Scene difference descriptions
· · · · ·

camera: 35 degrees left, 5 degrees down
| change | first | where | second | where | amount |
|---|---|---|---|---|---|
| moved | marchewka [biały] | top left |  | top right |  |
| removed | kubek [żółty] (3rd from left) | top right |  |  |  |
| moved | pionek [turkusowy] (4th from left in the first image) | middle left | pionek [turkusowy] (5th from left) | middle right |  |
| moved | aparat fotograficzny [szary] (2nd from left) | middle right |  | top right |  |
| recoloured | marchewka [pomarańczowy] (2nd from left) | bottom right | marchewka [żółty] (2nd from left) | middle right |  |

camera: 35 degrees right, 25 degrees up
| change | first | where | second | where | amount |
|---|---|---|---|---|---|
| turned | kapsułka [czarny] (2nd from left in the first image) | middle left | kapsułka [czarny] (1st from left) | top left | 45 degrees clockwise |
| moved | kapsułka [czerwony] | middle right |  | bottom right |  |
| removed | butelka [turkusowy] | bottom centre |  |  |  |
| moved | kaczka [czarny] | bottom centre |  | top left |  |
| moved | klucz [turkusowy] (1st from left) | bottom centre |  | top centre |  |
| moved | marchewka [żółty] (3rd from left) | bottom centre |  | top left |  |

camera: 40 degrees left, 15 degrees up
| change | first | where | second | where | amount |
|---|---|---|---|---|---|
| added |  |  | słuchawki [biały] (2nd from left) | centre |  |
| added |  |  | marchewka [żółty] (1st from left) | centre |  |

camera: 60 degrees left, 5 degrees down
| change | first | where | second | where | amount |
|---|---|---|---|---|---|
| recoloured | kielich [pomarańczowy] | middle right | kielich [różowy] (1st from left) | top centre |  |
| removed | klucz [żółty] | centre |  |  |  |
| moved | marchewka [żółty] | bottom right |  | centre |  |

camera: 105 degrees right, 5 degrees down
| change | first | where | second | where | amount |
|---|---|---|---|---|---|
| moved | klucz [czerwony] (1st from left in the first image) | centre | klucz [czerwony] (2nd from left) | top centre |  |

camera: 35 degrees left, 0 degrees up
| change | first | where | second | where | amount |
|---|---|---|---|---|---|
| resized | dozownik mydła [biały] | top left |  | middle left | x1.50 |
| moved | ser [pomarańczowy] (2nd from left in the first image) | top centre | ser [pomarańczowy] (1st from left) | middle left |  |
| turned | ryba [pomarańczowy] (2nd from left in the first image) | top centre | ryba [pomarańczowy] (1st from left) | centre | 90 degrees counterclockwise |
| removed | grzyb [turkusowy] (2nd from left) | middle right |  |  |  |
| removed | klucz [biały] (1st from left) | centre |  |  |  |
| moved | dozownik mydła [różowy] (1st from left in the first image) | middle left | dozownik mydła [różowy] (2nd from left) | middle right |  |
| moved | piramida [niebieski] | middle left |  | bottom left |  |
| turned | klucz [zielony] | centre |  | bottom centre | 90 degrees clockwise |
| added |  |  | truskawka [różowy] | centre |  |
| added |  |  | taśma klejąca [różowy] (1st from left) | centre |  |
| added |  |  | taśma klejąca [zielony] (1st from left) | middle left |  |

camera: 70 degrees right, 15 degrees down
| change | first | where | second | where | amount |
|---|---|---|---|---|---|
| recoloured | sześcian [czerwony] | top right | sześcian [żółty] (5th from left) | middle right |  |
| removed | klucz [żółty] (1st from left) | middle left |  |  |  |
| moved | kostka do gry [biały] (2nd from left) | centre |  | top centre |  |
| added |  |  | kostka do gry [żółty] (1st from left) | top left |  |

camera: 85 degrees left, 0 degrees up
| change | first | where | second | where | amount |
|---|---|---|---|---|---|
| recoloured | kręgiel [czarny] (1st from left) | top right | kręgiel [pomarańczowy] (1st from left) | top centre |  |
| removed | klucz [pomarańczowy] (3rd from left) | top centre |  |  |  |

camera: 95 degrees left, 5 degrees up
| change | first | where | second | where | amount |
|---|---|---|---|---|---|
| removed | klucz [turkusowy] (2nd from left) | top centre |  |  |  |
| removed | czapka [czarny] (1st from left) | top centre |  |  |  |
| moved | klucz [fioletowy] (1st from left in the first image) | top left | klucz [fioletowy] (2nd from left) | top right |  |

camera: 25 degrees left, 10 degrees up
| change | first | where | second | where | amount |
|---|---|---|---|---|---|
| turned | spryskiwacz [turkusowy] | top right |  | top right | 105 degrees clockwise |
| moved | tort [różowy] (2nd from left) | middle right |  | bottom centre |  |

· · · · ·

### [TASK STATEMENT]
Above are some lines. Repeat exactly, and only, those from the line that has "moved | pionek" through the line that has "moved | aparat".

### [ANSWER TO THIS TASK]
| moved | pionek [turkusowy] (4th from left in the first image) | middle left | pionek [turkusowy] (5th from left) | middle right |  |
| moved | aparat fotograficzny [szary] (2nd from left) | middle right |  | top right |  |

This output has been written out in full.